Write the records below out again word for word, with the pictures removed.

Start of EXTRACTED RECORDS

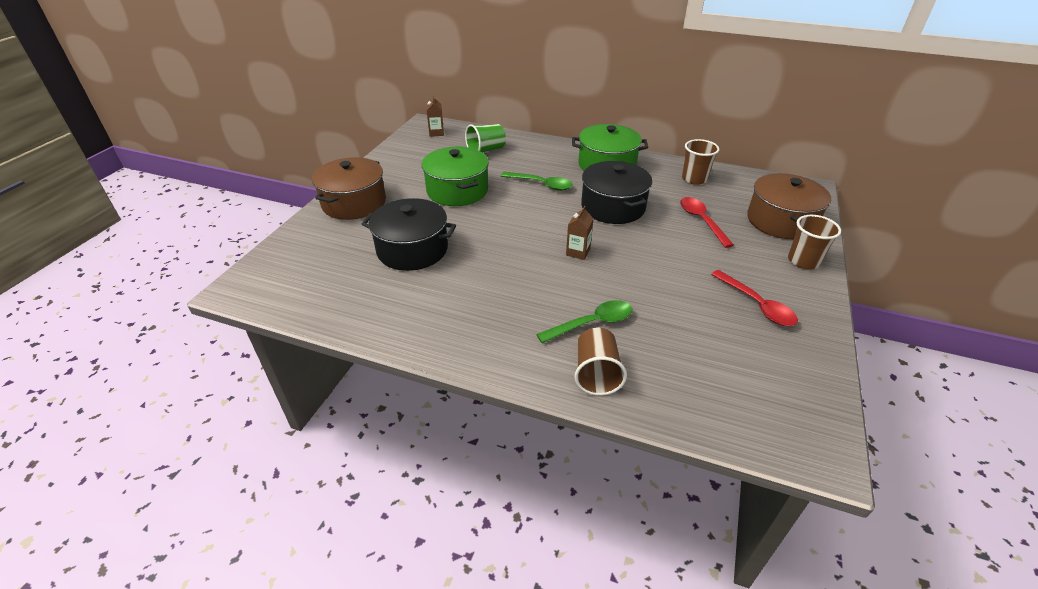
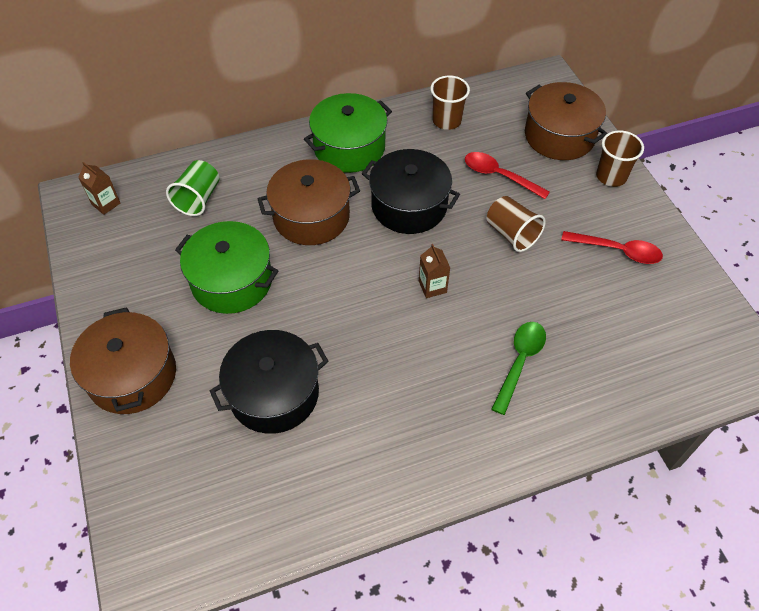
camera: 40 degrees left, 15 degrees up
(541, 184) = (311, 216): green spoon -> brown pot
(596, 374) = (570, 412): brown cup -> brown cup (511, 234)

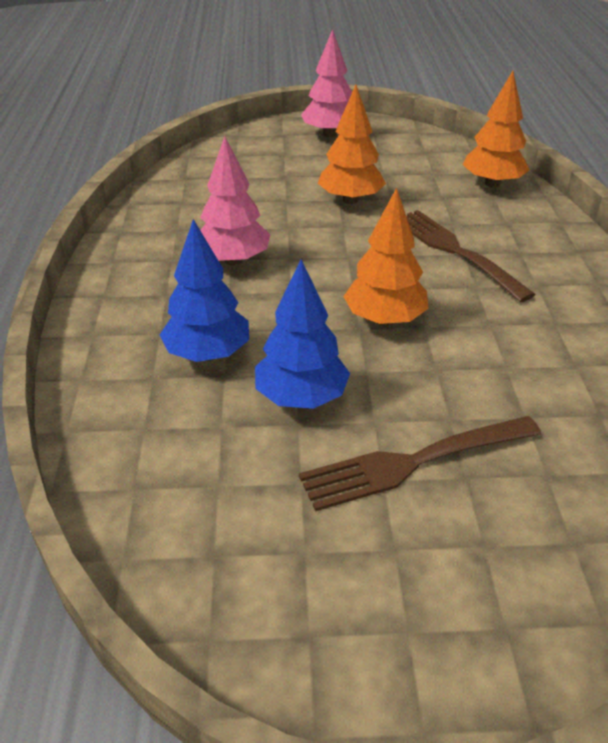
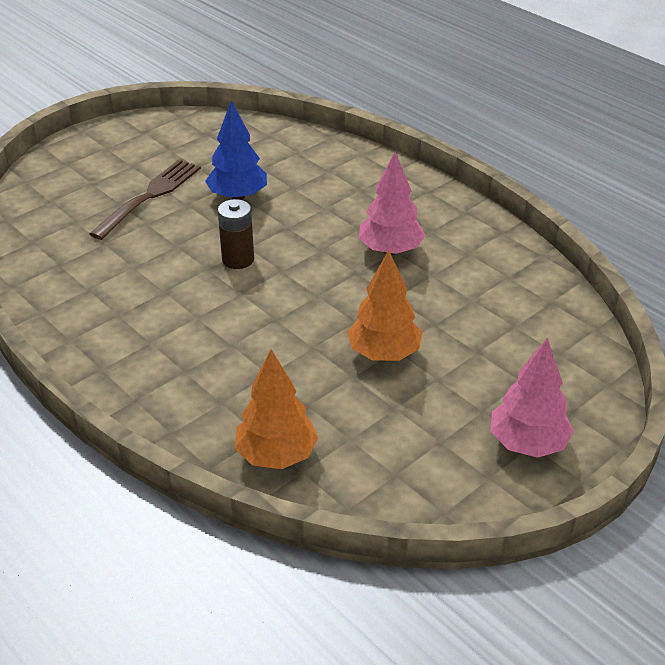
camera: 140 degrees right, 0 degrees up
(207, 354) = (317, 192): blue tree -> none
(384, 319) = (238, 259): orange tree -> brown battery
(455, 251) = (240, 342): brown fork -> none

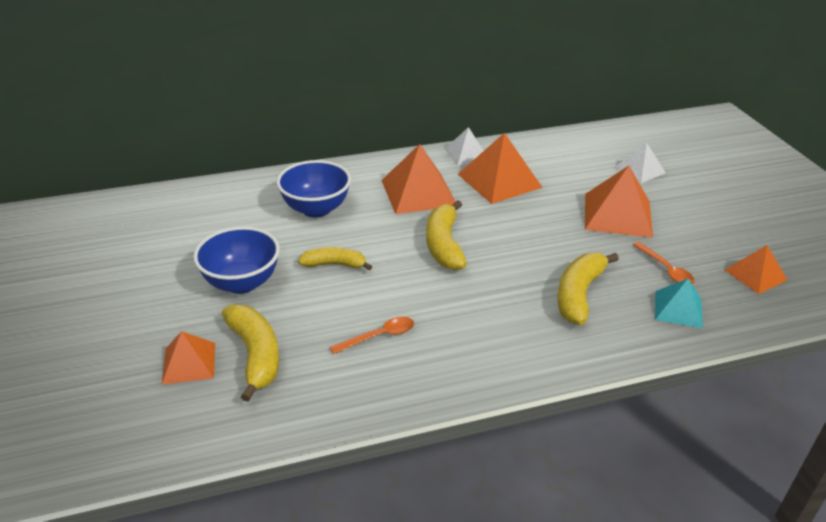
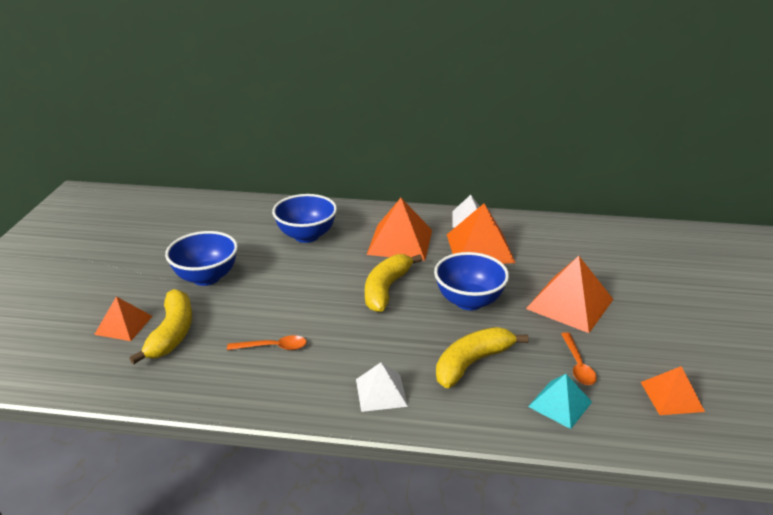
camera: 25 degrees right, 5 degrees down
(334, 264) = (285, 282): yellow banana -> none
(530, 236) = (469, 301): none -> blue bowl
(640, 170) = (627, 269): white pyramid -> white pyramid (381, 392)

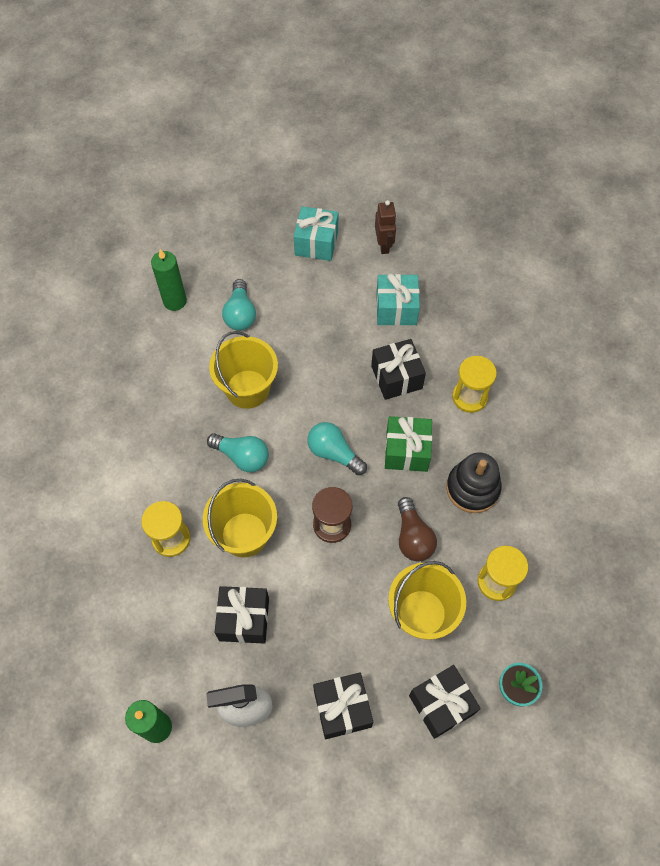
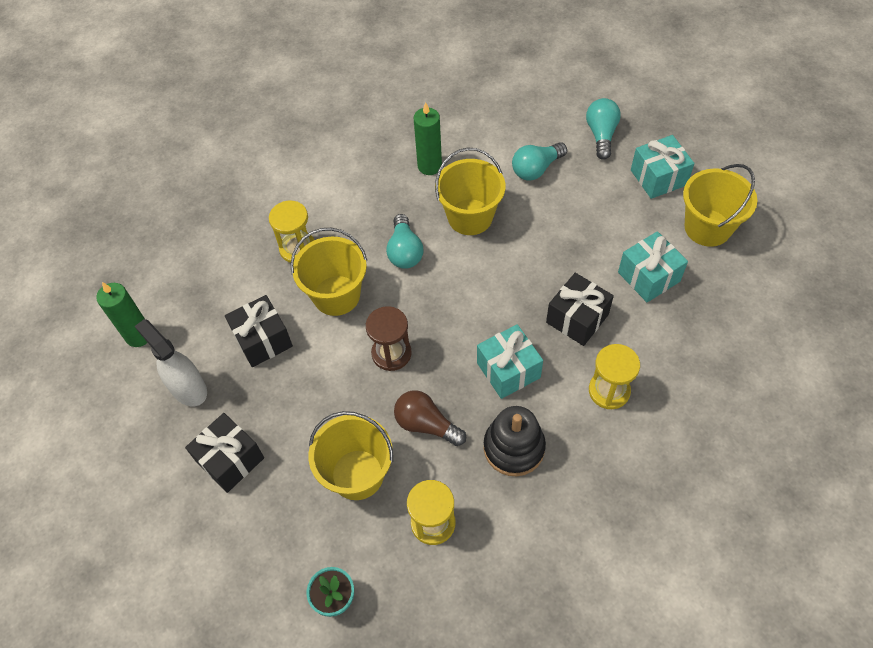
camera: 60 degrees right, 5 degrees down
(175, 301) = (508, 120): green candle -> green candle (429, 166)
(334, 453) = (460, 315): turquoise light bulb -> turquoise light bulb (601, 135)
(384, 245) = (707, 228): brown robot -> yellow bucket
(406, 451) = (508, 370): green gift -> turquoise gift
(413, 537) = (426, 424): brown light bulb -> brown light bulb turned 75 degrees clockwise
(441, 704) = (281, 540): black gift -> none

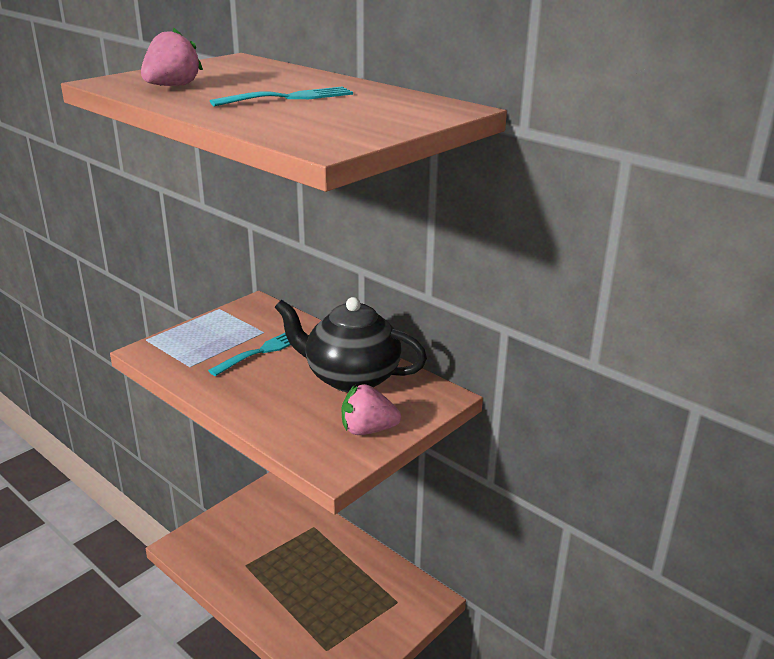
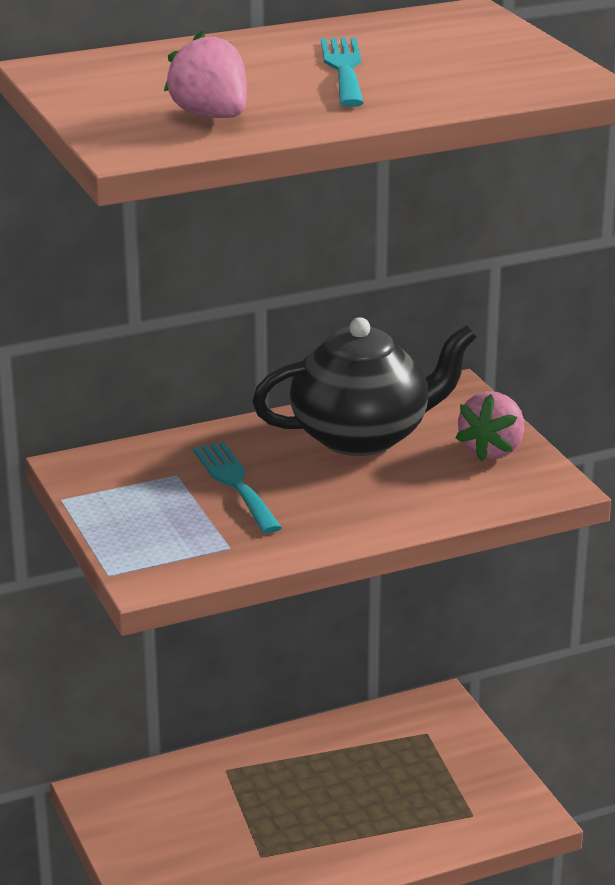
camera: 65 degrees left, 0 degrees up
(350, 377) = (362, 436): black teapot -> black teapot turned 150 degrees counterclockwise

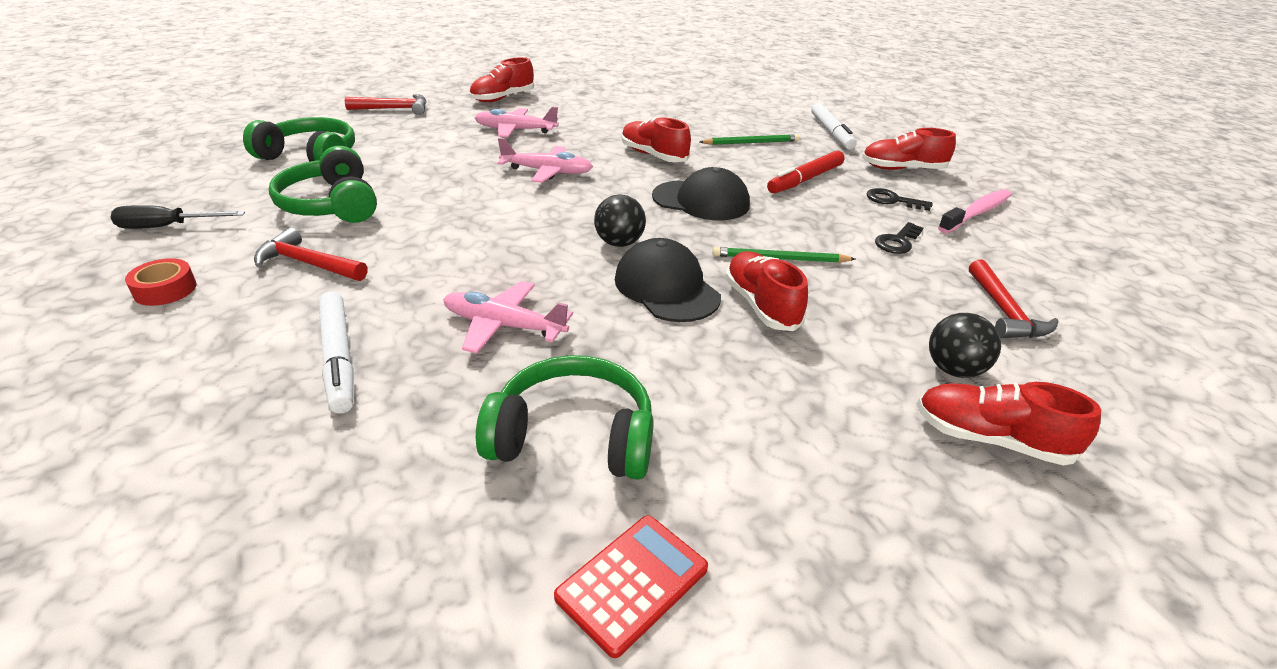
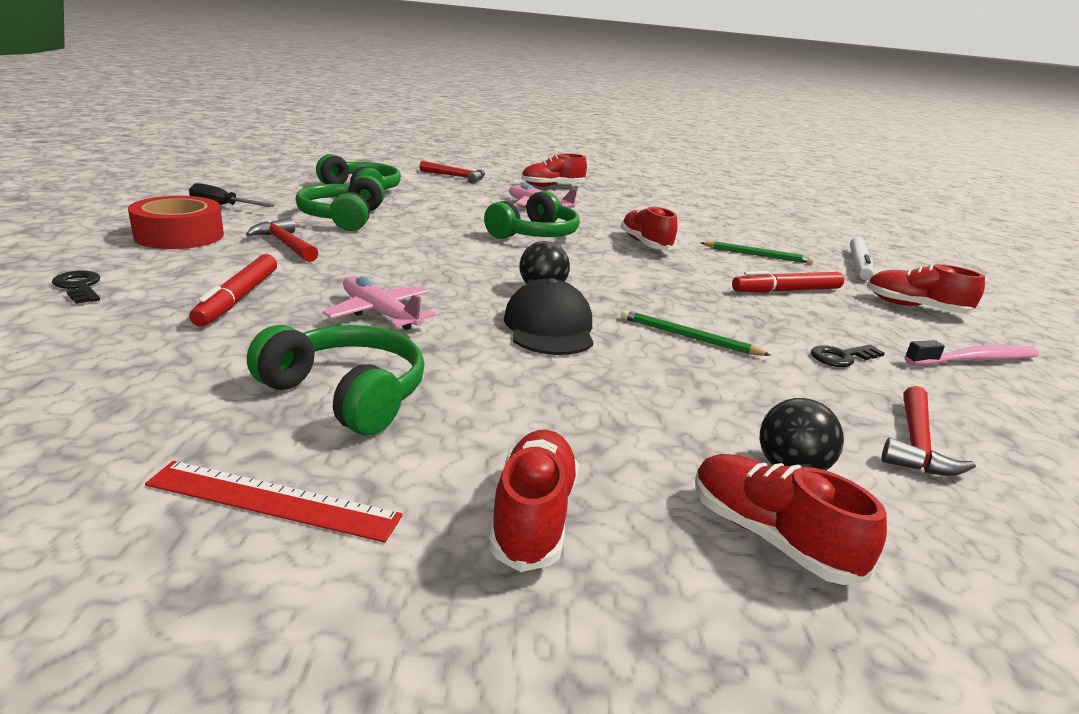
camera: 25 degrees right, 10 degrees down
(165, 290) = (179, 235): red tape -> red tape, size x1.86
(338, 358) = (238, 298): white marker -> red marker
(547, 172) = (534, 234): pink plane -> green headphones
(632, 583) = (273, 500): red calculator -> red ruler
(701, 201) = (655, 281): black cap -> none
(761, 305) = (628, 362): red shoe -> red shoe (533, 516)
(892, 200) = (873, 327): black key -> black key (79, 287)

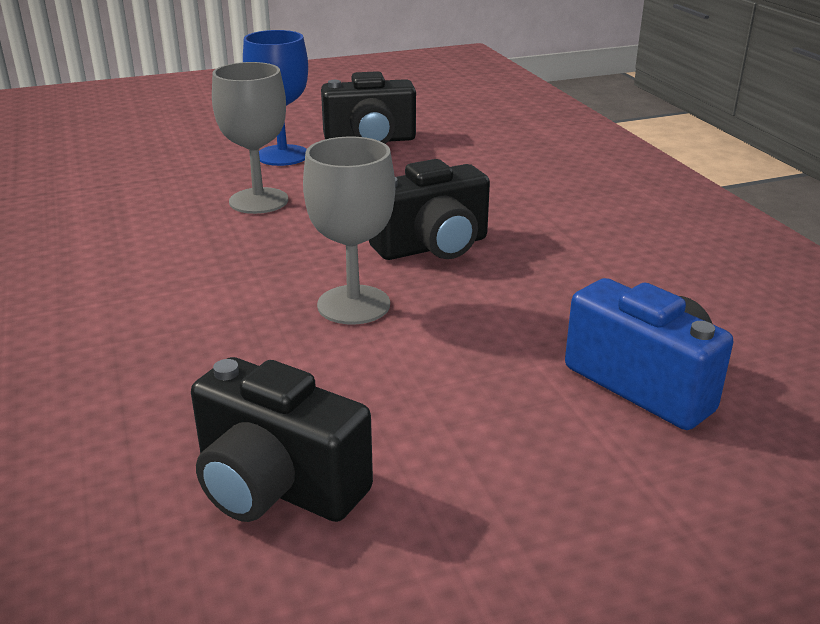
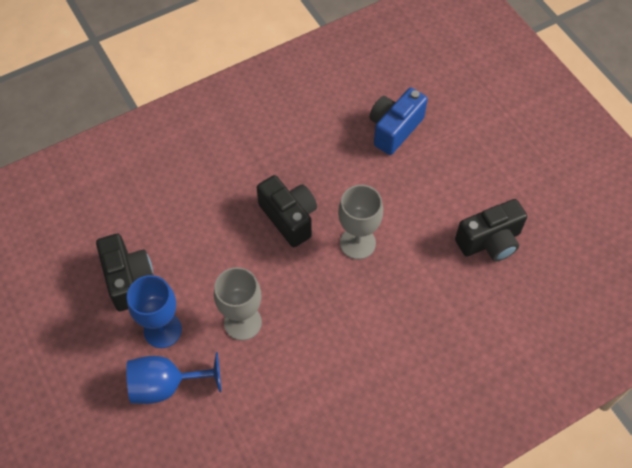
camera: 100 degrees left, 30 degrees up
(203, 154) = (166, 385): none -> blue goblet
(277, 486) = (490, 241): black camera -> black camera turned 45 degrees clockwise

End of EXTRACTED RECORDS

▶ _EXERCISE ANSWER_:
camera: 40 degrees left, 15 degrees up
(541, 184) = (311, 216): green spoon -> brown pot
(596, 374) = (570, 412): brown cup -> brown cup (511, 234)

camera: 140 degrees right, 0 degrees up
(207, 354) = (317, 192): blue tree -> none
(384, 319) = (238, 259): orange tree -> brown battery
(455, 251) = (240, 342): brown fork -> none

camera: 25 degrees right, 5 degrees down
(334, 264) = (285, 282): yellow banana -> none
(530, 236) = (469, 301): none -> blue bowl
(640, 170) = (627, 269): white pyramid -> white pyramid (381, 392)

camera: 60 degrees right, 5 degrees down
(175, 301) = (508, 120): green candle -> green candle (429, 166)
(334, 453) = (460, 315): turquoise light bulb -> turquoise light bulb (601, 135)
(384, 245) = (707, 228): brown robot -> yellow bucket
(406, 451) = (508, 370): green gift -> turquoise gift
(413, 537) = (426, 424): brown light bulb -> brown light bulb turned 75 degrees clockwise
(441, 704) = (281, 540): black gift -> none

camera: 65 degrees left, 0 degrees up
(350, 377) = (362, 436): black teapot -> black teapot turned 150 degrees counterclockwise

camera: 25 degrees right, 10 degrees down
(165, 290) = (179, 235): red tape -> red tape, size x1.86
(338, 358) = (238, 298): white marker -> red marker
(547, 172) = (534, 234): pink plane -> green headphones
(632, 583) = (273, 500): red calculator -> red ruler
(701, 201) = (655, 281): black cap -> none
(761, 305) = (628, 362): red shoe -> red shoe (533, 516)
(892, 200) = (873, 327): black key -> black key (79, 287)

camera: 100 degrees left, 30 degrees up
(203, 154) = (166, 385): none -> blue goblet
(277, 486) = (490, 241): black camera -> black camera turned 45 degrees clockwise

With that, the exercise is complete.